— GIVEN INFORMATION —
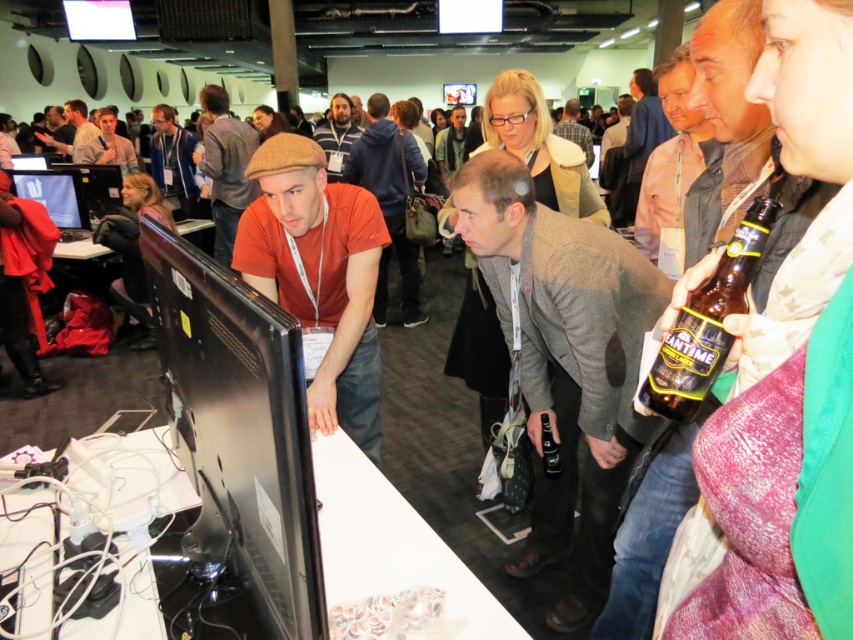
You are standing at the entrance of the conference room and see the point marked as point (53, 195). What object does this point correspond to?

The point (53, 195) corresponds to the matte black monitor at center.

You are a participant at the event and want to grab the translucent plastic bottle at center without touching the matte black monitor at center. Is this possible based on their positions?

The matte black monitor at center is above the translucent plastic bottle at center, so you can reach down to grab the translucent plastic bottle at center without touching the monitor.

You are standing in the middle of the room and want to approach the matte black monitor at center. According to the coordinates provided, in which direction should you move relative to your current position?

The matte black monitor at center is located at coordinates point (53, 195). Since you are standing in the middle of the room, you should move towards the lower left direction to reach it.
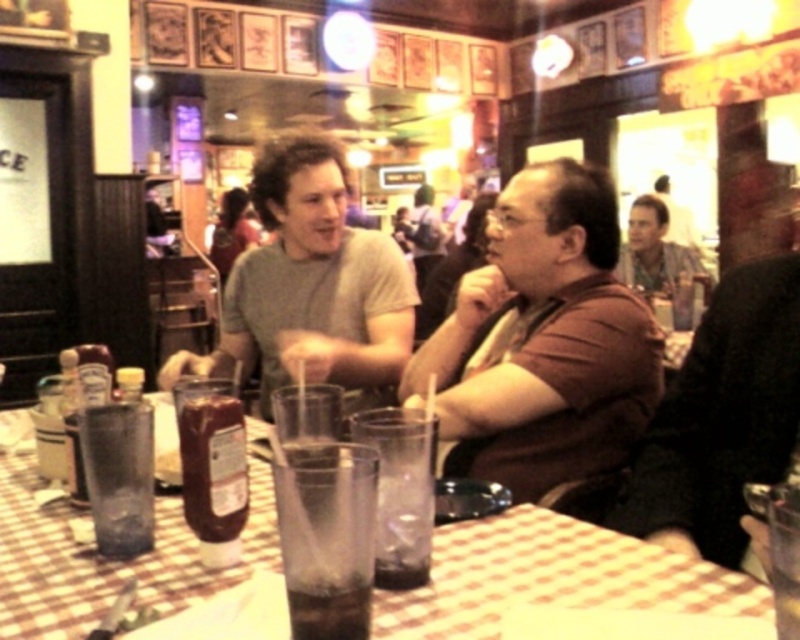
Question: Which of the following is the farthest from the observer?

Choices:
 (A) (272, 497)
 (B) (458, 355)

Answer: (B)

Question: Based on their relative distances, which object is nearer to the checkered fabric table at center?

Choices:
 (A) brown matte shirt at center
 (B) gray matte t-shirt at center
 (C) clear plastic cup at center
 (D) dark brown liquid at table center

Answer: (C)

Question: Is brown leather jacket at right positioned at the back of dark brown liquid at table center?

Choices:
 (A) yes
 (B) no

Answer: (A)

Question: Is the position of brown leather jacket at right more distant than that of dark brown liquid at table center?

Choices:
 (A) yes
 (B) no

Answer: (A)

Question: Among these points, which one is farthest from the camera?

Choices:
 (A) click(x=637, y=502)
 (B) click(x=336, y=317)

Answer: (B)

Question: Can you confirm if gray matte t-shirt at center is thinner than clear plastic cup at center?

Choices:
 (A) no
 (B) yes

Answer: (A)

— DIRECTIVE —
Recast all of the data above as a JSON list of strings, with one string for each line and blank lines omitted. Leave the pictures out of the answer.

— FINAL RESULT —
[
  "You are standing at the entrance of the conference room and see the point marked as point (53, 195). What object does this point correspond to?",
  "The point (53, 195) corresponds to the matte black monitor at center.",
  "You are a participant at the event and want to grab the translucent plastic bottle at center without touching the matte black monitor at center. Is this possible based on their positions?",
  "The matte black monitor at center is above the translucent plastic bottle at center, so you can reach down to grab the translucent plastic bottle at center without touching the monitor.",
  "You are standing in the middle of the room and want to approach the matte black monitor at center. According to the coordinates provided, in which direction should you move relative to your current position?",
  "The matte black monitor at center is located at coordinates point (53, 195). Since you are standing in the middle of the room, you should move towards the lower left direction to reach it.",
  "Question: Which of the following is the farthest from the observer?",
  "Choices:",
  " (A) (272, 497)",
  " (B) (458, 355)",
  "Answer: (B)",
  "Question: Based on their relative distances, which object is nearer to the checkered fabric table at center?",
  "Choices:",
  " (A) brown matte shirt at center",
  " (B) gray matte t-shirt at center",
  " (C) clear plastic cup at center",
  " (D) dark brown liquid at table center",
  "Answer: (C)",
  "Question: Is brown leather jacket at right positioned at the back of dark brown liquid at table center?",
  "Choices:",
  " (A) yes",
  " (B) no",
  "Answer: (A)",
  "Question: Is the position of brown leather jacket at right more distant than that of dark brown liquid at table center?",
  "Choices:",
  " (A) yes",
  " (B) no",
  "Answer: (A)",
  "Question: Among these points, which one is farthest from the camera?",
  "Choices:",
  " (A) click(x=637, y=502)",
  " (B) click(x=336, y=317)",
  "Answer: (B)",
  "Question: Can you confirm if gray matte t-shirt at center is thinner than clear plastic cup at center?",
  "Choices:",
  " (A) no",
  " (B) yes",
  "Answer: (A)"
]